• _RECORDS FOR THE EXERCISE_
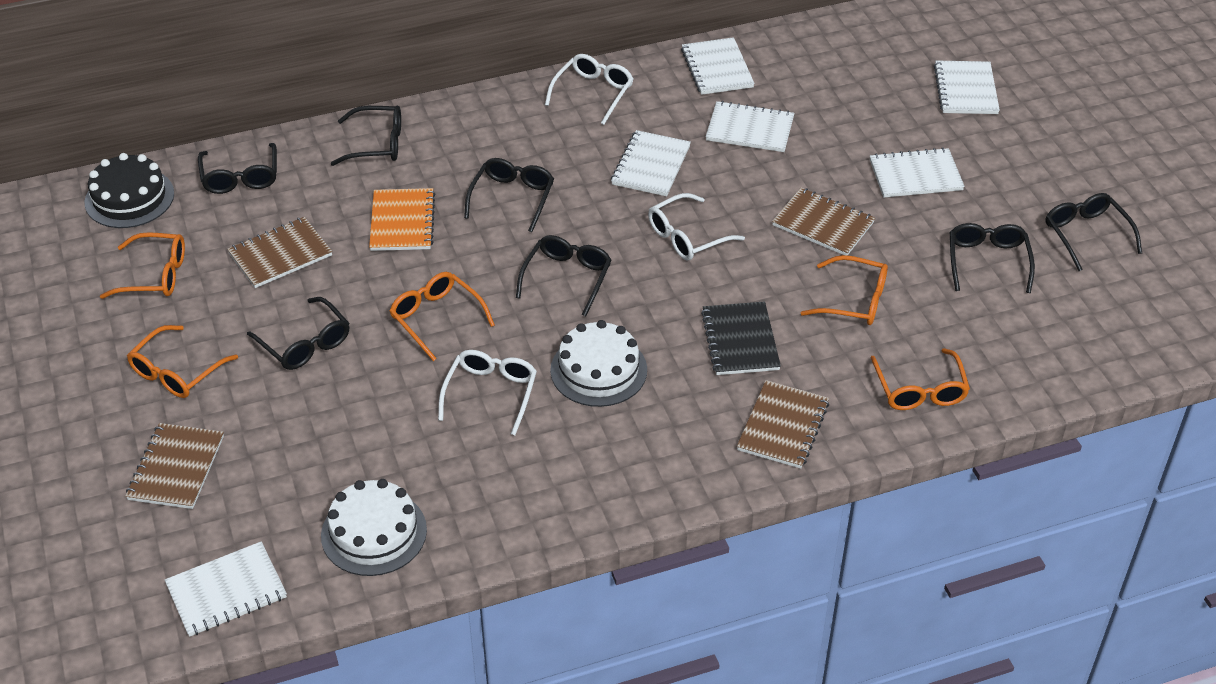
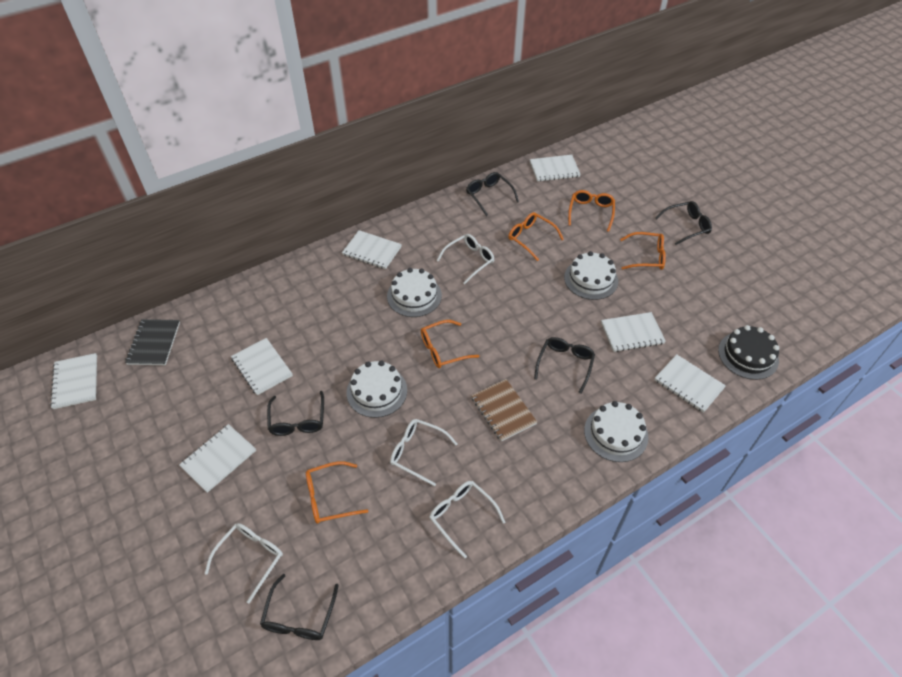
black glasses: 7 -> 5
brown notebook: 4 -> 1
orange notebook: 1 -> 0
white cake: 2 -> 4
white glasses: 3 -> 4
white notebook: 6 -> 7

• _PROMPT_
Check every line of the entries above, and copy those that carry the string "white".

• _YOUR RESPONSE_
white cake: 2 -> 4
white glasses: 3 -> 4
white notebook: 6 -> 7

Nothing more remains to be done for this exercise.